#### Synthetic geometry scene data:

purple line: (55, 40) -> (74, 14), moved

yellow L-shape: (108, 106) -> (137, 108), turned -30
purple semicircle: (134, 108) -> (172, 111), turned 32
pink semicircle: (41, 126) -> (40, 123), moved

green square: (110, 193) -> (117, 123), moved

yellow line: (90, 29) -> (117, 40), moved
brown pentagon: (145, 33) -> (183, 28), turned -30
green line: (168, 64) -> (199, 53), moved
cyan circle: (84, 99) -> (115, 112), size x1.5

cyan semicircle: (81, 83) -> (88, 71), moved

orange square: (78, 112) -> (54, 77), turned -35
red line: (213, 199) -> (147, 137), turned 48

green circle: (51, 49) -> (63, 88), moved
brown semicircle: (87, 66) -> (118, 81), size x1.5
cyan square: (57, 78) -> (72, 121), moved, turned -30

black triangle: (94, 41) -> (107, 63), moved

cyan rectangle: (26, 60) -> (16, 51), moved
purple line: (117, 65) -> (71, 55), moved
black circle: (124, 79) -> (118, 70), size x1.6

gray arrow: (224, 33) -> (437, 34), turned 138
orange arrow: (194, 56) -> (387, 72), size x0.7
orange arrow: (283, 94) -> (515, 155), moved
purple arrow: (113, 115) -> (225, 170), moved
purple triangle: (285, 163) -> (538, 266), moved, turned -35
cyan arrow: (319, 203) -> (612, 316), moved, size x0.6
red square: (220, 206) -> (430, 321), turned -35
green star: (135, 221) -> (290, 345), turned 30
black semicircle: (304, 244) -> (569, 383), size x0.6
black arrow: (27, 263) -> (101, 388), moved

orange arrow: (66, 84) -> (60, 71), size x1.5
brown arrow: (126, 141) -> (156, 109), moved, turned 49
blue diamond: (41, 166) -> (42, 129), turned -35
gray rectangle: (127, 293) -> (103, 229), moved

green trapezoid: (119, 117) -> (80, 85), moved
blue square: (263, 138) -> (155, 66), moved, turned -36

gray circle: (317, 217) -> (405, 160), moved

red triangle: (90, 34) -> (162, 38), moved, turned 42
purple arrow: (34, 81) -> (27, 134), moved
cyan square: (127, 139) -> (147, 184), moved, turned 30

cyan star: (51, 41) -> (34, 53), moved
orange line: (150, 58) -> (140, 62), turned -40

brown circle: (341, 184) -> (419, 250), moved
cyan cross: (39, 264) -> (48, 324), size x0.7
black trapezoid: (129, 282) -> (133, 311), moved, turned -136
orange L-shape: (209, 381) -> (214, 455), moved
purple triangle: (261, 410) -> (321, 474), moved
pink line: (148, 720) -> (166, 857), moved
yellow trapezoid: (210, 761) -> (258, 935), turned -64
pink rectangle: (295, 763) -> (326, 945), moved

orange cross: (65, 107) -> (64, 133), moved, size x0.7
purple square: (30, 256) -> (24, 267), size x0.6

#### YOUR INSTRUCTIONS:
Please copy the lines in the records above between the one holding "cyan star: (51, 41) -> (34, 53), moved" and the one holding "pink rectangle: (295, 763)", inclusive, exactly and with no other line.

#### ANSWER BOX:
cyan star: (51, 41) -> (34, 53), moved
orange line: (150, 58) -> (140, 62), turned -40

brown circle: (341, 184) -> (419, 250), moved
cyan cross: (39, 264) -> (48, 324), size x0.7
black trapezoid: (129, 282) -> (133, 311), moved, turned -136
orange L-shape: (209, 381) -> (214, 455), moved
purple triangle: (261, 410) -> (321, 474), moved
pink line: (148, 720) -> (166, 857), moved
yellow trapezoid: (210, 761) -> (258, 935), turned -64
pink rectangle: (295, 763) -> (326, 945), moved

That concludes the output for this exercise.